Content starts

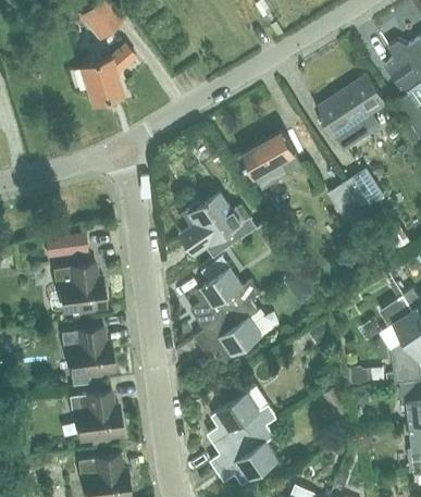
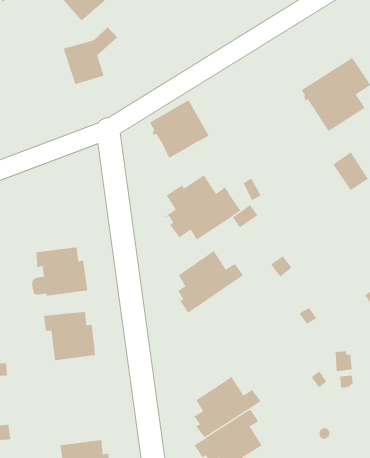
building: [242,131,301,189] -> [149,100,210,159]
building: [329,182,364,221] -> none
building: [45,232,84,257] -> none
building: [194,291,261,360] -> none
building: [69,390,121,446] -> none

Content ends

REQUIRED WORK
The answer consists of the lines above that include the word "none", each copied exactly.

OUTPUT FOR THIS EXERCISE
building: [329,182,364,221] -> none
building: [45,232,84,257] -> none
building: [194,291,261,360] -> none
building: [69,390,121,446] -> none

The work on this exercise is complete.